=== WORK TO BE COMPLETED ===
Reproduce the listing below word for word and exclude any picture.

=== GIVEN INFORMATION ===

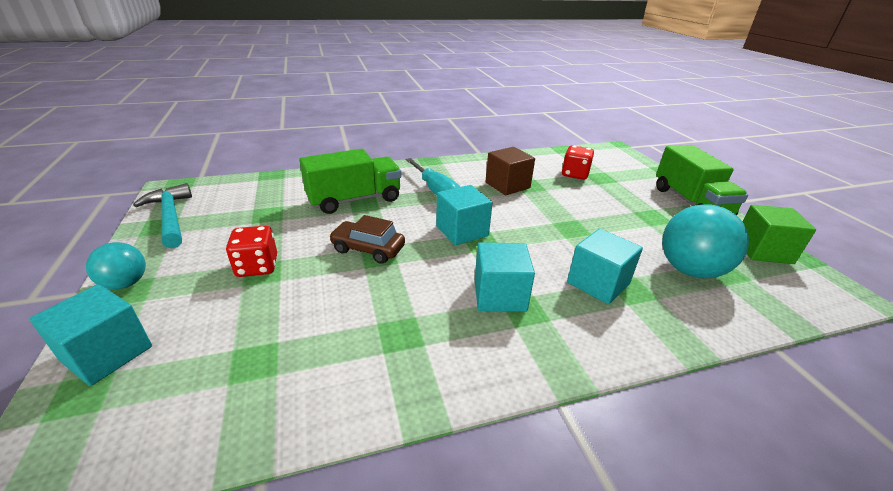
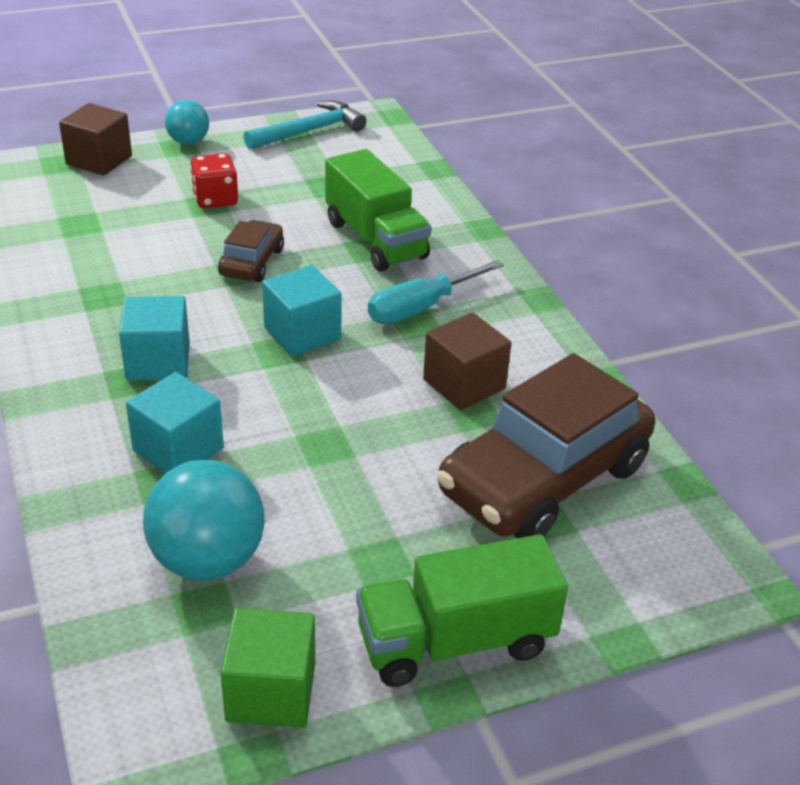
camera: 85 degrees right, 5 degrees up
(107, 353) = (99, 160): turquoise cube -> brown cube
(575, 174) = (543, 479): red dice -> brown car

=== COMPLETED TASK ===
camera: 85 degrees right, 5 degrees up
(107, 353) = (99, 160): turquoise cube -> brown cube
(575, 174) = (543, 479): red dice -> brown car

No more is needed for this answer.